Directions for this task: Make an exact copy of every entry below, with the pictures left out.

━━━ Records for the task

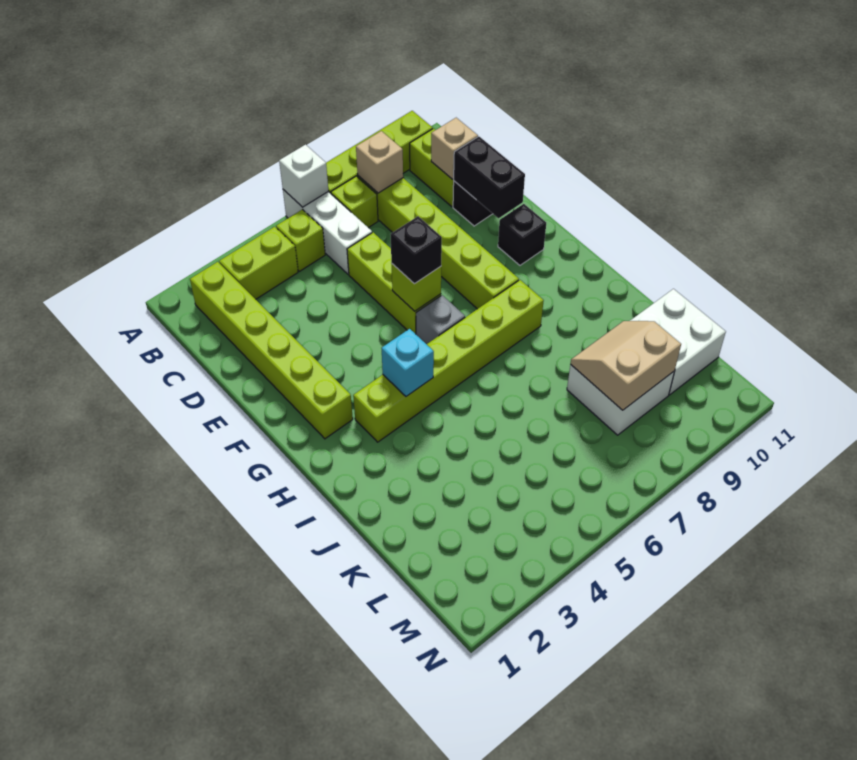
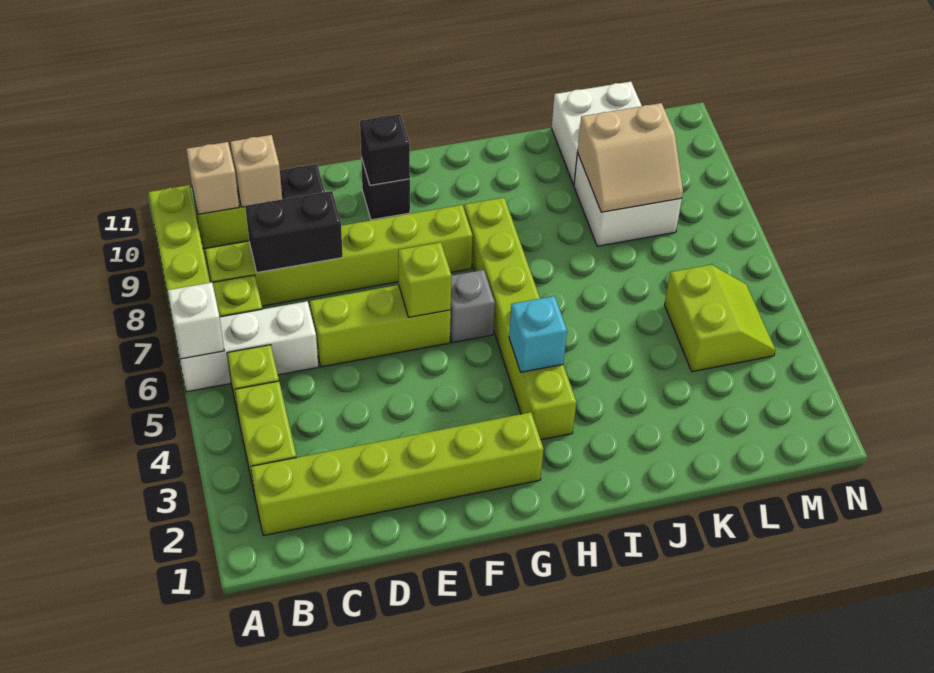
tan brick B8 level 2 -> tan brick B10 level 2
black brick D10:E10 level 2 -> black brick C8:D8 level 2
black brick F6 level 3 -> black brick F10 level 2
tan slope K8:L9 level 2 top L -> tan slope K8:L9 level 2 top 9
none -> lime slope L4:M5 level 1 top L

━━━━━━

Result for this exercise:
tan brick B8 level 2 -> tan brick B10 level 2
black brick D10:E10 level 2 -> black brick C8:D8 level 2
black brick F6 level 3 -> black brick F10 level 2
tan slope K8:L9 level 2 top L -> tan slope K8:L9 level 2 top 9
none -> lime slope L4:M5 level 1 top L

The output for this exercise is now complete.